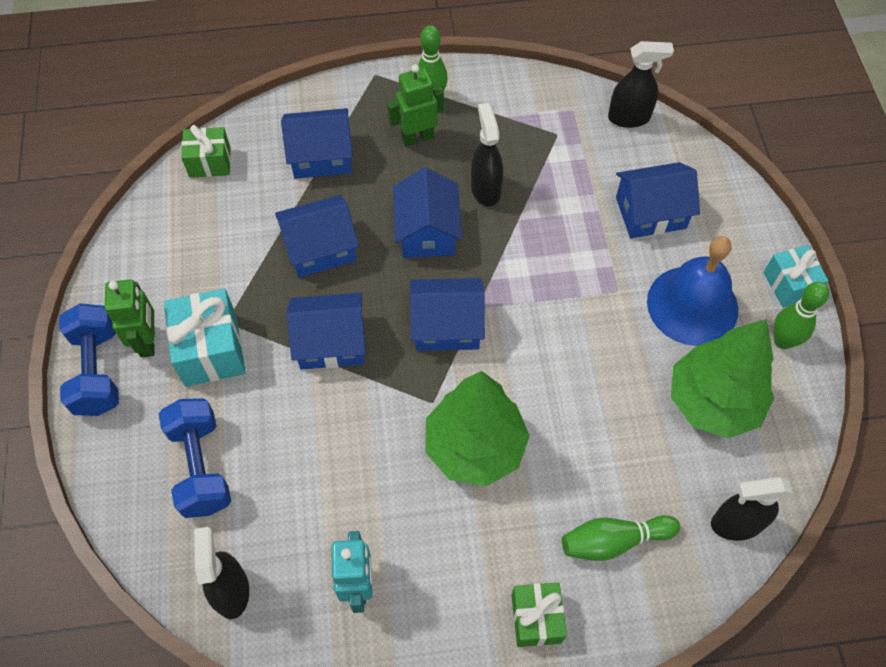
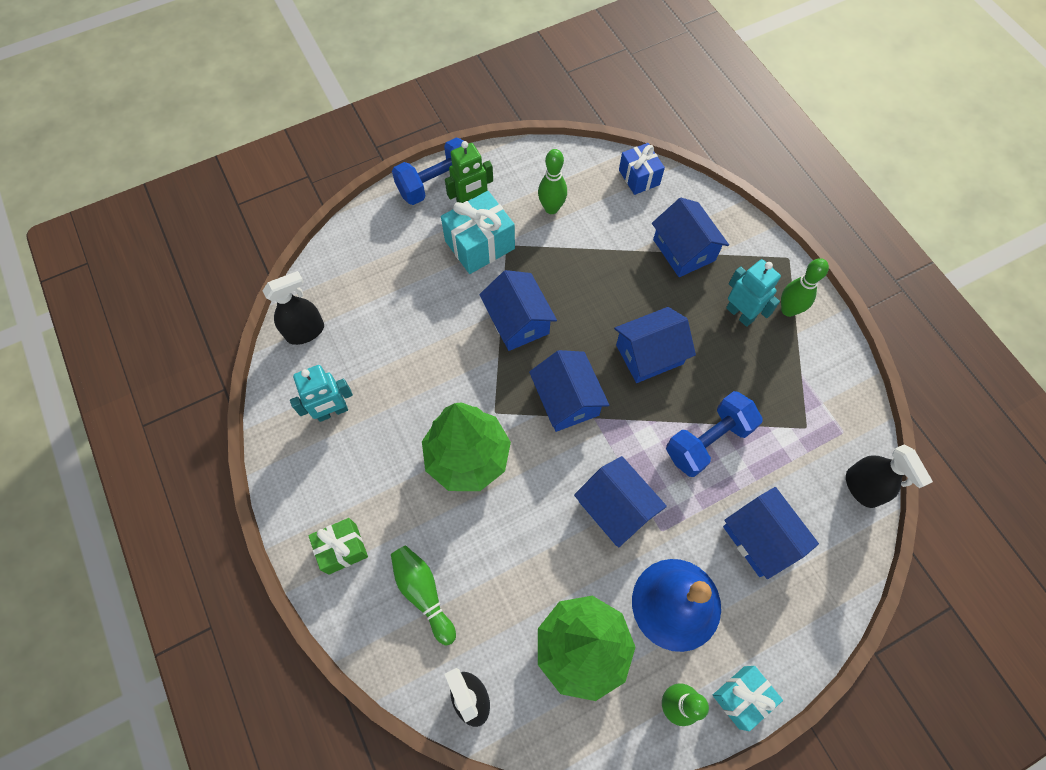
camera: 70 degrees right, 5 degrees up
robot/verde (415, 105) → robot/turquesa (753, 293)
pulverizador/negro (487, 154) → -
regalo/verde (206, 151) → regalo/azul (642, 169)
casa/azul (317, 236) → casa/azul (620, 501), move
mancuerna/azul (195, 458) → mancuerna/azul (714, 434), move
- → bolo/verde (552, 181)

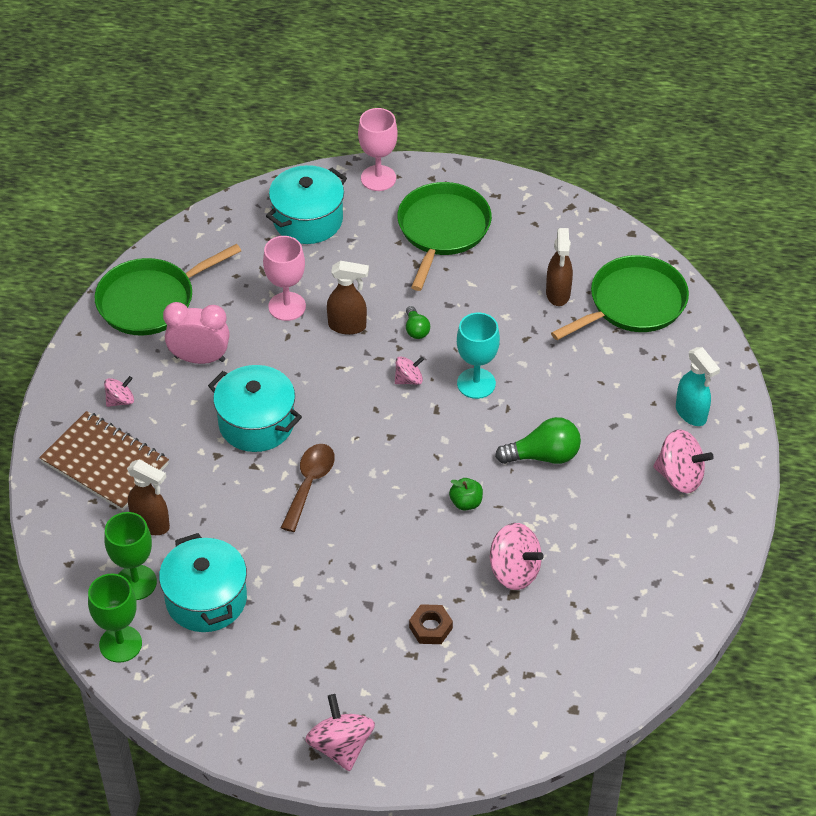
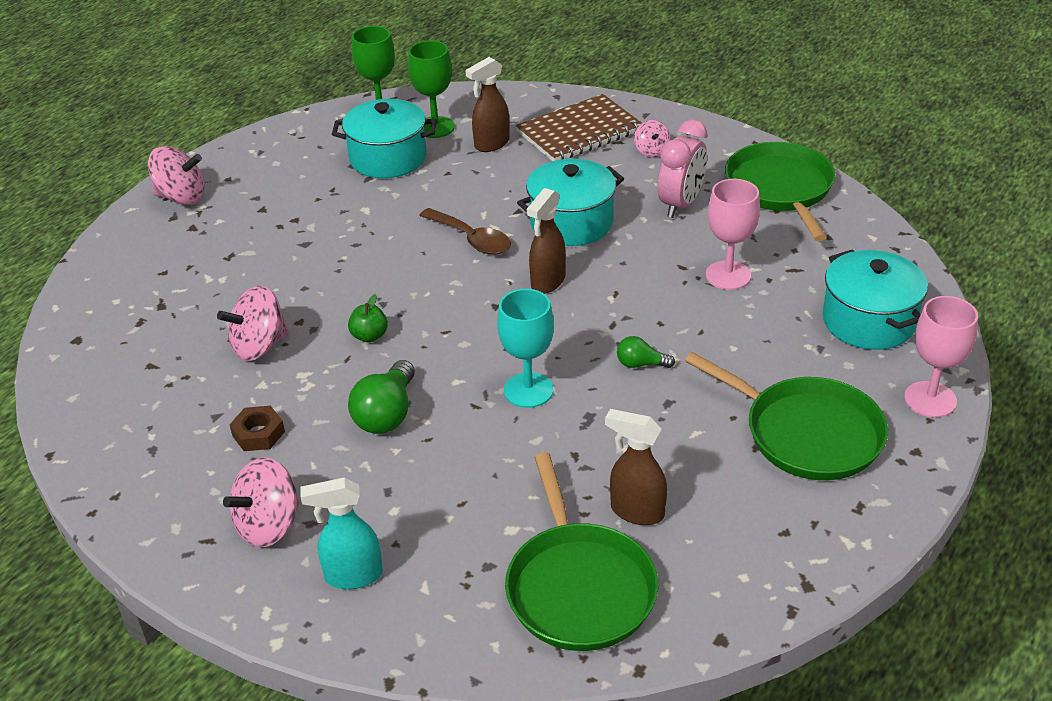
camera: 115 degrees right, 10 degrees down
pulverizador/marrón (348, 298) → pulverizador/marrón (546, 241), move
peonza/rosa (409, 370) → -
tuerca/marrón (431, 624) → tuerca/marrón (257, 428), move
--
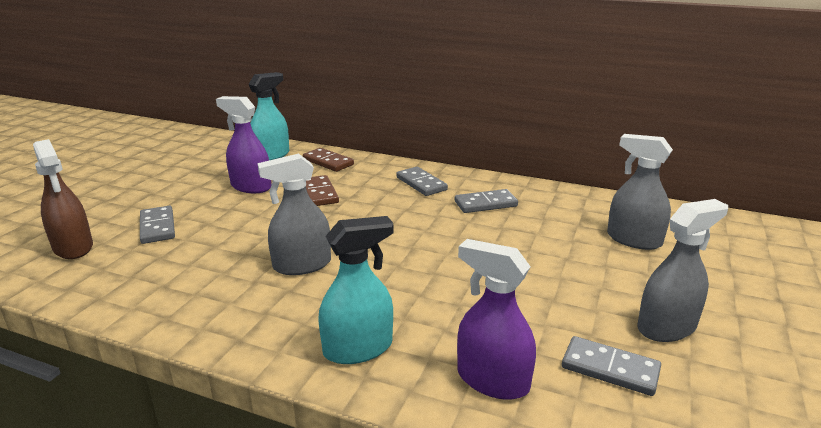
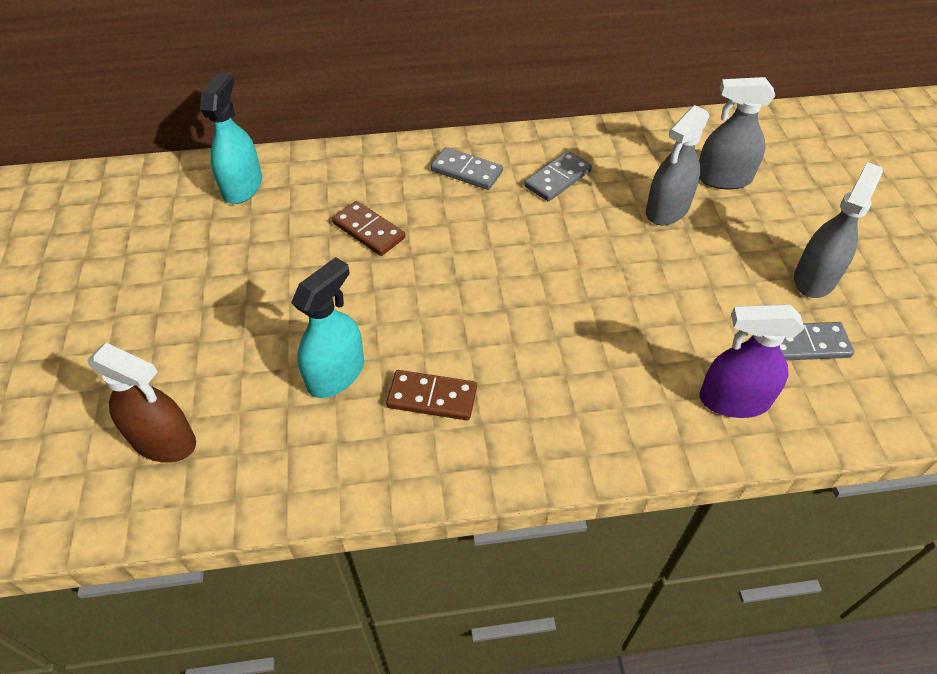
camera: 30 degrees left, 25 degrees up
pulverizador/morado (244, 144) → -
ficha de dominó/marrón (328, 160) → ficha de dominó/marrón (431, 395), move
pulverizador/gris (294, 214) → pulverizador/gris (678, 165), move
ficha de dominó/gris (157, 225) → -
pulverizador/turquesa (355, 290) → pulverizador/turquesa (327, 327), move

__Try it__
How many lines in the listing above have the word "azul" in them? Count them and give the number alone.

__Answer section__
3